• _WHAT YOU NEED TO DO_
In the records below, find the line with "none -> tan brick E6 level 1" and the line with "none -> pink brick L4:O4 level 1". Print both exactly, along with every line between them, and no other line.

• _DATASET EXTRACT_
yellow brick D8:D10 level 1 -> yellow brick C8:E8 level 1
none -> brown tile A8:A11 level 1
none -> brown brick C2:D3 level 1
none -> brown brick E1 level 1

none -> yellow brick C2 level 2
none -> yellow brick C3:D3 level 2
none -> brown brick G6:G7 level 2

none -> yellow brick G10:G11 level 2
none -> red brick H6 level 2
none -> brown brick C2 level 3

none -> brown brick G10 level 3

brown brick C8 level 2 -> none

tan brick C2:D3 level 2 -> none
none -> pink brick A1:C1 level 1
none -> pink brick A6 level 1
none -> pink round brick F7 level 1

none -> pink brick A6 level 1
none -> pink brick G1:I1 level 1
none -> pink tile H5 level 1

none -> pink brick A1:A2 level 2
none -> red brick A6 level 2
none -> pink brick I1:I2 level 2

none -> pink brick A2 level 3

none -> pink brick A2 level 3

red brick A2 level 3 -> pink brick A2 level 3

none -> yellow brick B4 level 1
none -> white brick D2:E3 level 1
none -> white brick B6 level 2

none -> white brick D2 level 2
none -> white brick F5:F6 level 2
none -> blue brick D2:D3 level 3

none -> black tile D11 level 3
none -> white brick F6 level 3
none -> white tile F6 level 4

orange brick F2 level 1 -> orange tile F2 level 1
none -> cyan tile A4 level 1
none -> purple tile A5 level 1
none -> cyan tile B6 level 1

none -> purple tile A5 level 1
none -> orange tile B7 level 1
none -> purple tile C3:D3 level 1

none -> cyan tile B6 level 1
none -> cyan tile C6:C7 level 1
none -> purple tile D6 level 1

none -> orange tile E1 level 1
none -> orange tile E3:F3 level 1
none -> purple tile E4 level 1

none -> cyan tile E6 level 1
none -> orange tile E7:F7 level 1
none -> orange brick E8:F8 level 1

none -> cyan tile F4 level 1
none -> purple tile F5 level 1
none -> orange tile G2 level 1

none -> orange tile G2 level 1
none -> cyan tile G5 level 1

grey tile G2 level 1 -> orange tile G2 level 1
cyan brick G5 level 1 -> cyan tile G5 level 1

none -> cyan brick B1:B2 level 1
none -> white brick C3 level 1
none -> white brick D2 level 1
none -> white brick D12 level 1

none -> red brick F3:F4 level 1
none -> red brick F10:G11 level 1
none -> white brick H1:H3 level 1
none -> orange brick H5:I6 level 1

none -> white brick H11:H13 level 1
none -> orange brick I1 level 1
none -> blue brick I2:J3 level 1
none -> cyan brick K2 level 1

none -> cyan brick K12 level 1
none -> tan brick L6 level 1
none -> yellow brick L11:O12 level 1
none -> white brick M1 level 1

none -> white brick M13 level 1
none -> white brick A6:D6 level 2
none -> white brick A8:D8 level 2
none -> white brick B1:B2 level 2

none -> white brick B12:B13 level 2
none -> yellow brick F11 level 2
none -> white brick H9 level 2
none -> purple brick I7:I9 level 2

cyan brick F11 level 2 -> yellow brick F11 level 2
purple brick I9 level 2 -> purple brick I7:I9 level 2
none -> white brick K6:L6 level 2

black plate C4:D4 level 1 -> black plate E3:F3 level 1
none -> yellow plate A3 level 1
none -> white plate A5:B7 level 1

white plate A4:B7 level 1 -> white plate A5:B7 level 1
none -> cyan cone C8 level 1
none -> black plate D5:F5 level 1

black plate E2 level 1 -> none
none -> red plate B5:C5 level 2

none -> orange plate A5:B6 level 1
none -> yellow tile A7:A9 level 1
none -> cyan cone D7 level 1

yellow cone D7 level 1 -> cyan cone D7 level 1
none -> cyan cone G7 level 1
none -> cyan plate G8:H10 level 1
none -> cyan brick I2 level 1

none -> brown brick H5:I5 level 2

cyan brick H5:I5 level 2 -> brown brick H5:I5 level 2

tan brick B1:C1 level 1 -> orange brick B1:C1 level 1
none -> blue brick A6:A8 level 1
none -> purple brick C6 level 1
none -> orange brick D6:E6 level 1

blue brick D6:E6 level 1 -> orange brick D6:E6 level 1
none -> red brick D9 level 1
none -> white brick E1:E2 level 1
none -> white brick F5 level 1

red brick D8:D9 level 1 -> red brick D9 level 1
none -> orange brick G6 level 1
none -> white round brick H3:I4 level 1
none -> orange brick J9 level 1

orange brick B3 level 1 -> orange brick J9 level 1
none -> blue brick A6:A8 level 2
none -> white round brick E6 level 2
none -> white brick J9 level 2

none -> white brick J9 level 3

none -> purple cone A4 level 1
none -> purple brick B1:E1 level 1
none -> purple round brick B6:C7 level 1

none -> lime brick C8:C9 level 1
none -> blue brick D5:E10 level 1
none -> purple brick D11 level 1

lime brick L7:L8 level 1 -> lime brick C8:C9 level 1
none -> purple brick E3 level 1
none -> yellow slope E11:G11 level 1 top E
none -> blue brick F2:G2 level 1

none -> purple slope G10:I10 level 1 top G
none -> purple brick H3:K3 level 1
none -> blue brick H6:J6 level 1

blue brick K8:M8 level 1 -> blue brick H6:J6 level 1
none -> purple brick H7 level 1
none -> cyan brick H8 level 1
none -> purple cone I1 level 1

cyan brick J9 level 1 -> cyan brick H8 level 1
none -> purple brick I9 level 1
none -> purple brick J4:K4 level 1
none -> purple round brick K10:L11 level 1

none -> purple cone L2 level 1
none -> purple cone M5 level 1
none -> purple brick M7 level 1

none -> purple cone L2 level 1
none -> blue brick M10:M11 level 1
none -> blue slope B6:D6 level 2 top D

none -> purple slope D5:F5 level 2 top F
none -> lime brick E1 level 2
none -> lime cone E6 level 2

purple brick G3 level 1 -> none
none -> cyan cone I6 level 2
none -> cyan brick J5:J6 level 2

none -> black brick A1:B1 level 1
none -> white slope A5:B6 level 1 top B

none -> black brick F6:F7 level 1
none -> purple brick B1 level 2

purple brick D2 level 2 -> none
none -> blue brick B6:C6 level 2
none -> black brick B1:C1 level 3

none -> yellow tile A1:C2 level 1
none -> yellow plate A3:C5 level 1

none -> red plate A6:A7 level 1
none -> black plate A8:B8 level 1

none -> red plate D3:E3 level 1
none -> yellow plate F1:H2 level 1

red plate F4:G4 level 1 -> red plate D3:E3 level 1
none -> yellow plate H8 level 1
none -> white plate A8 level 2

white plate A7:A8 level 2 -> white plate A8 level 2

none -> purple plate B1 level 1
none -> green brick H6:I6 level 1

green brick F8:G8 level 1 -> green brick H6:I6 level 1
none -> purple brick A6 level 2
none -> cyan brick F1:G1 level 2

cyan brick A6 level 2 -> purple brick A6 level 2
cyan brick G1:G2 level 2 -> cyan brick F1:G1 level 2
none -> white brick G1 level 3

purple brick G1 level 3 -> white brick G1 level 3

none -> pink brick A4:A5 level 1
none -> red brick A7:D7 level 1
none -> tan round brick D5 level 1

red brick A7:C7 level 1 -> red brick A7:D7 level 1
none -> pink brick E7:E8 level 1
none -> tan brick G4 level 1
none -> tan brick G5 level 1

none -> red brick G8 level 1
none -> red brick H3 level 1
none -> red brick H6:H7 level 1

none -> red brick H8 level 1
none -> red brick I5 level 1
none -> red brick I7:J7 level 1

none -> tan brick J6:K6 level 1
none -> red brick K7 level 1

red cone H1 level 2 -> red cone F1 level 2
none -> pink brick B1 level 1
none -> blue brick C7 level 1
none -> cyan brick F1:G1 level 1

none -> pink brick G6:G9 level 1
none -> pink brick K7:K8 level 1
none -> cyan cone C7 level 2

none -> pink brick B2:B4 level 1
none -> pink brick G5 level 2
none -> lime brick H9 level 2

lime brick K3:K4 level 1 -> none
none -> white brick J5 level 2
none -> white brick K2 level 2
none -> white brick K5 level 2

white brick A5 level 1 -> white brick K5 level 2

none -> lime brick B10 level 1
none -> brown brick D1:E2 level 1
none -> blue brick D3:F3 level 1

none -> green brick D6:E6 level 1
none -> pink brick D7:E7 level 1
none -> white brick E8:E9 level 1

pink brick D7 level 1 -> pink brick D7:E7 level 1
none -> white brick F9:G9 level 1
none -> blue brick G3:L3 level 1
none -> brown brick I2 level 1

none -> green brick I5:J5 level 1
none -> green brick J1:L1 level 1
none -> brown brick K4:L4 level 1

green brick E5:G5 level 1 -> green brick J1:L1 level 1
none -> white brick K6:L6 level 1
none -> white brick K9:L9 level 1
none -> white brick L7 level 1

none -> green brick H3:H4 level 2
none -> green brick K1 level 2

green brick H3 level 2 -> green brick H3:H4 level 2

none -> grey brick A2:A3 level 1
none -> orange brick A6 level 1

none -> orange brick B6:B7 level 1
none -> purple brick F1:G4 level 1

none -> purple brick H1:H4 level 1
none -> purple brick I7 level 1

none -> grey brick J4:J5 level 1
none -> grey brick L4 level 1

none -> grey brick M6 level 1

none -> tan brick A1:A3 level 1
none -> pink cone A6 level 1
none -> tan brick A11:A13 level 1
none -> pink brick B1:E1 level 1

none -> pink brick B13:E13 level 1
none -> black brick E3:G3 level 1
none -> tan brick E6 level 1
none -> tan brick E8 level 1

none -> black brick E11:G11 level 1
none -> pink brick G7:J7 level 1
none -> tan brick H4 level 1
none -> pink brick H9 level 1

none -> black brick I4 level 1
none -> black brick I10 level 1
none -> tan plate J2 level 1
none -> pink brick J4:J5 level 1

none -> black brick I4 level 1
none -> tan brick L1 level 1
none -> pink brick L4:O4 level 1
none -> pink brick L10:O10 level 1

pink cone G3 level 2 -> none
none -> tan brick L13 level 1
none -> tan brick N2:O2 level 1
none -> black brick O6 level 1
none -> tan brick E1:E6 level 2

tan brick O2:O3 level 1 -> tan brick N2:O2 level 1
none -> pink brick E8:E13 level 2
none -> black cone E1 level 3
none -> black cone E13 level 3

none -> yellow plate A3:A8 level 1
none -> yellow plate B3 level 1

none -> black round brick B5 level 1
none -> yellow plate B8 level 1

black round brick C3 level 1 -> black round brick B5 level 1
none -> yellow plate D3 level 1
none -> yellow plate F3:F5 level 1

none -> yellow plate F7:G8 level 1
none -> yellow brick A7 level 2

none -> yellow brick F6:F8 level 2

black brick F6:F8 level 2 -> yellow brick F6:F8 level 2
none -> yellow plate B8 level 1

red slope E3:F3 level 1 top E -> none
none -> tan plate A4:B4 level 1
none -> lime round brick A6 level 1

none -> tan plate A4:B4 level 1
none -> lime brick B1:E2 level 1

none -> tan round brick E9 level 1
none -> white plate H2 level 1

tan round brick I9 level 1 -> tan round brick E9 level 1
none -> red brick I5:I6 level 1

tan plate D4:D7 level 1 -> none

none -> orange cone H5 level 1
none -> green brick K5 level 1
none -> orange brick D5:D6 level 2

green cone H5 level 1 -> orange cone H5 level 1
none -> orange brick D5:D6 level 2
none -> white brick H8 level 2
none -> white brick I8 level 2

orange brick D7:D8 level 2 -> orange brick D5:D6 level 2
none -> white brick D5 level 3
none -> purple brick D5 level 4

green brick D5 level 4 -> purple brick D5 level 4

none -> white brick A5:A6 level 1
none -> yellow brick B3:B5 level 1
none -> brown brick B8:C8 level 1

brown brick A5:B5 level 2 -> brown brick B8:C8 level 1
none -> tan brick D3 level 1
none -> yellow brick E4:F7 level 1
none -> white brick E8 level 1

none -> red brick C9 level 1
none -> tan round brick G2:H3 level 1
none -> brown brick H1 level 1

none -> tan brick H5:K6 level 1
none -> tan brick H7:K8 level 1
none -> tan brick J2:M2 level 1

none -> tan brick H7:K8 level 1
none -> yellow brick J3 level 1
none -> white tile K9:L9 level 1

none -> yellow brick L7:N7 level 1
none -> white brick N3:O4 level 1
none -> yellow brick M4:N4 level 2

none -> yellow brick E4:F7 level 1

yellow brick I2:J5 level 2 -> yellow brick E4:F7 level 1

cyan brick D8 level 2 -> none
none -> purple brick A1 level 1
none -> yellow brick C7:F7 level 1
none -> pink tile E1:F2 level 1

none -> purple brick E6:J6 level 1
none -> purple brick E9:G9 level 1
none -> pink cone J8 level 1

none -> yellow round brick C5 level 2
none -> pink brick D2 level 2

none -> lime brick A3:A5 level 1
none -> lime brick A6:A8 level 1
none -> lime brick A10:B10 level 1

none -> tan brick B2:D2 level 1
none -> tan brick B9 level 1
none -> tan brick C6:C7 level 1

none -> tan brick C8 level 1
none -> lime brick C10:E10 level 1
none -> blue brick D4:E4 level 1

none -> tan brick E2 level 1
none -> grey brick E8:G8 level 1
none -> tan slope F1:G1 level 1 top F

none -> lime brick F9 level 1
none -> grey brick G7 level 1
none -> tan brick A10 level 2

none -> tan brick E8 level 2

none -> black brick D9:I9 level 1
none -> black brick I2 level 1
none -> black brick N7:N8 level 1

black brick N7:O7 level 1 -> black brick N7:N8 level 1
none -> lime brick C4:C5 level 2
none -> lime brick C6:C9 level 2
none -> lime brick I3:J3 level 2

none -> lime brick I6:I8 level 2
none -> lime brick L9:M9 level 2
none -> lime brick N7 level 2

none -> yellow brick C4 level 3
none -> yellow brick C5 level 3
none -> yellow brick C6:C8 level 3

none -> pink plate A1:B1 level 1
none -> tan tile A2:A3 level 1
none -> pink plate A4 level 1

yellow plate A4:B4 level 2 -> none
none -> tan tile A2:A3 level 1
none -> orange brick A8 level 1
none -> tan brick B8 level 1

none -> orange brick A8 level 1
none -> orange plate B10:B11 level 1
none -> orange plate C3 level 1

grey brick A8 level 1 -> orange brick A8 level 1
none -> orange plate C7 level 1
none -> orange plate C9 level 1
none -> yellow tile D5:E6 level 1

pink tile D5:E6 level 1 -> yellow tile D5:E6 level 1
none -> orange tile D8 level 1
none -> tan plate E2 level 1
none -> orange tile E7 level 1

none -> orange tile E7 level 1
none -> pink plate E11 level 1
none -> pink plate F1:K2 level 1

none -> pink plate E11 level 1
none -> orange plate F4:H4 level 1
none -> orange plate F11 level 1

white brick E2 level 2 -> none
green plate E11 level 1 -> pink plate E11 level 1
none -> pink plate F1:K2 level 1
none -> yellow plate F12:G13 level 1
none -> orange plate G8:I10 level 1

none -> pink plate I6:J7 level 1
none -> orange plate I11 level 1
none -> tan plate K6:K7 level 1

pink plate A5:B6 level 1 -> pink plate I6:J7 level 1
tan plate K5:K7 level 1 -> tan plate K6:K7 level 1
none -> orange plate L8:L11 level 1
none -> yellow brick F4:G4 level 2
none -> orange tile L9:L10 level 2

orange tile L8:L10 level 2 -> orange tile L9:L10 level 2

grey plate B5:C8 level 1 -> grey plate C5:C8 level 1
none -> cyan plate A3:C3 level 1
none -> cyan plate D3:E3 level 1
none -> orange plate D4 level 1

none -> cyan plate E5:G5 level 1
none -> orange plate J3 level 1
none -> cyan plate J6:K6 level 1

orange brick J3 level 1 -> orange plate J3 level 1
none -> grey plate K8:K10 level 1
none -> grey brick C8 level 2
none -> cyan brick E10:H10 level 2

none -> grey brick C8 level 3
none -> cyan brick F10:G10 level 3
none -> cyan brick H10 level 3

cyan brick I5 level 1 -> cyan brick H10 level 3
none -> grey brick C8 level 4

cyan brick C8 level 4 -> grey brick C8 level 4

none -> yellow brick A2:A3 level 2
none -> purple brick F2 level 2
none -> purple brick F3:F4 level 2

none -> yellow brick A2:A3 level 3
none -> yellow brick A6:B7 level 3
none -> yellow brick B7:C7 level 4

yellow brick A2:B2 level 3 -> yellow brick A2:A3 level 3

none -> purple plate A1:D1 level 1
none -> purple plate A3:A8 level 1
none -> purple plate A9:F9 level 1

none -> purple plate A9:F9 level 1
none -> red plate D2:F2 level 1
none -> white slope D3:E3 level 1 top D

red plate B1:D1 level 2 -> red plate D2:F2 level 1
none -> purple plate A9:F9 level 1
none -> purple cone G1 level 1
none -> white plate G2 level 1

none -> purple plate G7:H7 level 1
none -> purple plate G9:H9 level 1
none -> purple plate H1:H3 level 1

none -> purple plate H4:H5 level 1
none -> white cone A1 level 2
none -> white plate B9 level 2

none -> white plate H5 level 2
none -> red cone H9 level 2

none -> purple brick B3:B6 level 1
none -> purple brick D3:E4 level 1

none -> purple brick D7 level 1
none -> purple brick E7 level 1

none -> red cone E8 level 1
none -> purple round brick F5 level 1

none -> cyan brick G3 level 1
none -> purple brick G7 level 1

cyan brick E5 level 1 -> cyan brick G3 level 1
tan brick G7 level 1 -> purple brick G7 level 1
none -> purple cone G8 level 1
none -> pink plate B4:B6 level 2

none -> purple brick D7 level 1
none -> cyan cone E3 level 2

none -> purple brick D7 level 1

• _YOUR SOLUTION_
none -> tan brick E6 level 1
none -> tan brick E8 level 1

none -> black brick E11:G11 level 1
none -> pink brick G7:J7 level 1
none -> tan brick H4 level 1
none -> pink brick H9 level 1

none -> black brick I4 level 1
none -> black brick I10 level 1
none -> tan plate J2 level 1
none -> pink brick J4:J5 level 1

none -> black brick I4 level 1
none -> tan brick L1 level 1
none -> pink brick L4:O4 level 1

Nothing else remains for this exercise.